*** SUPPLIED INFORMATION Section Begins ***

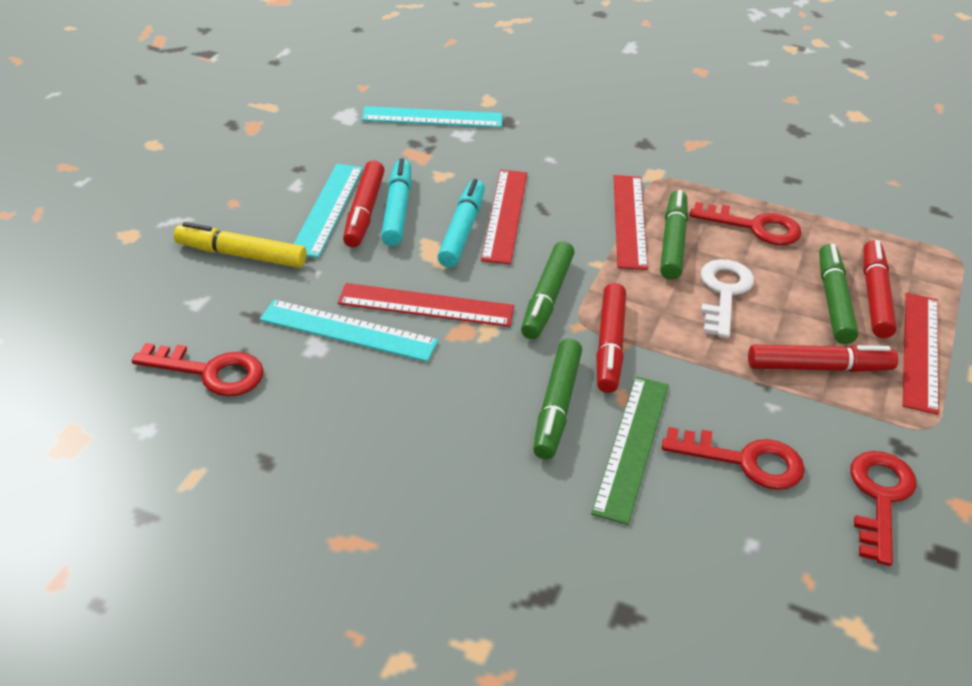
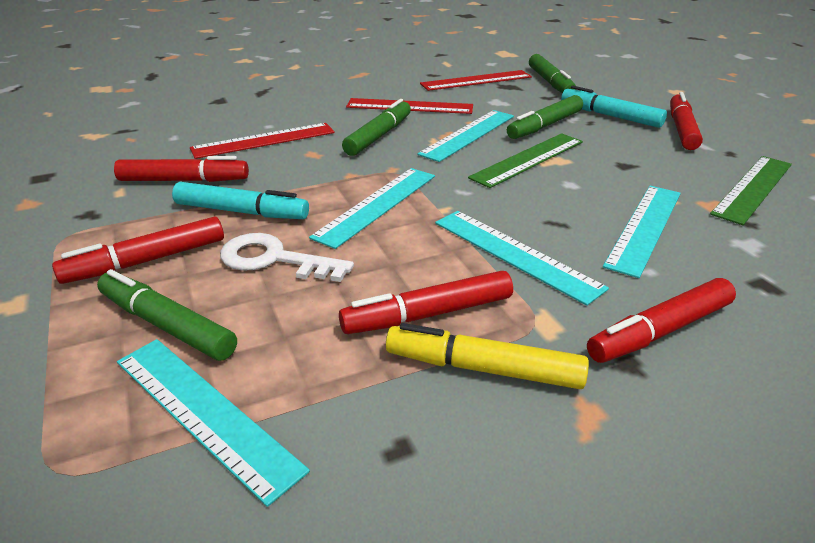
green ruler: 1 -> 2
red key: 4 -> 0
red marker: 4 -> 5
red ruler: 4 -> 3
turquoise ruler: 3 -> 5

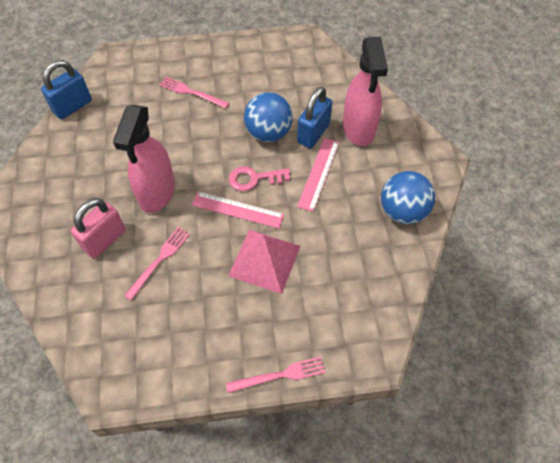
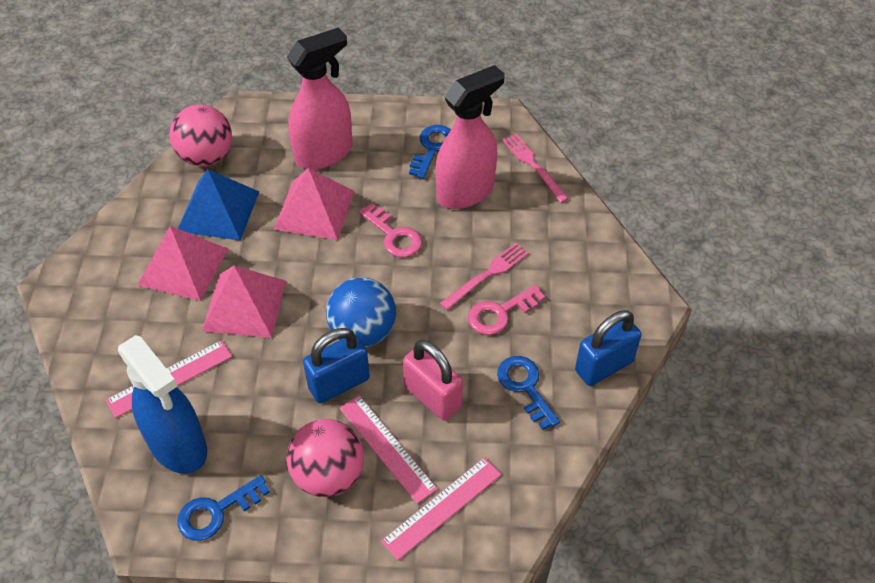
blue ball: 2 -> 1
blue key: 0 -> 3
blue pyramid: 0 -> 1
blue spray bottle: 0 -> 1
pink ball: 0 -> 2
pink fork: 3 -> 2
pink key: 1 -> 2
pink pyramid: 1 -> 3
pink ruler: 2 -> 3

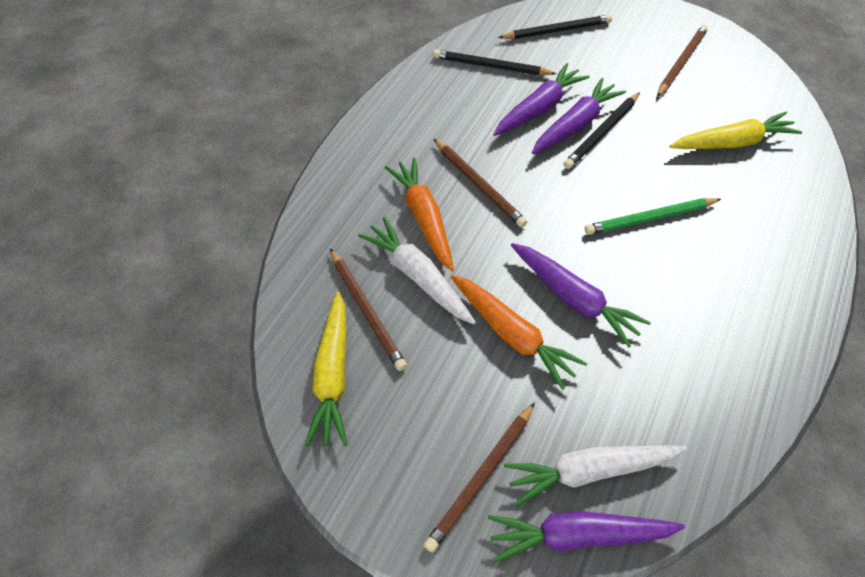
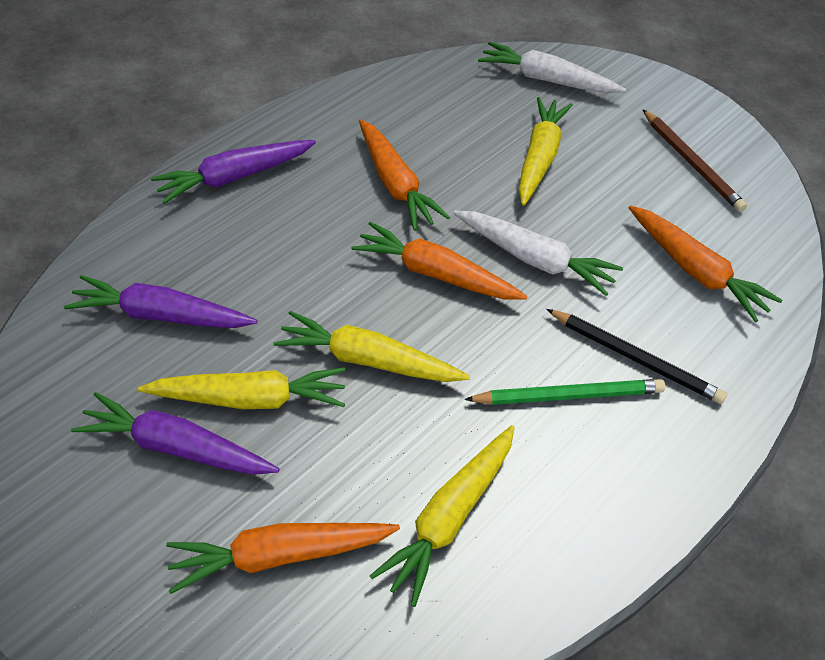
black pencil: 3 -> 1
brown pencil: 4 -> 1
orange carrot: 2 -> 4
purple carrot: 4 -> 3
yellow carrot: 2 -> 4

*** SUPPLIED INFORMATION Section Ends ***

Set down the line holding "black pencil: 3 -> 1" and all later lines through the last one in the material above, exactly, and no other lines.

black pencil: 3 -> 1
brown pencil: 4 -> 1
orange carrot: 2 -> 4
purple carrot: 4 -> 3
yellow carrot: 2 -> 4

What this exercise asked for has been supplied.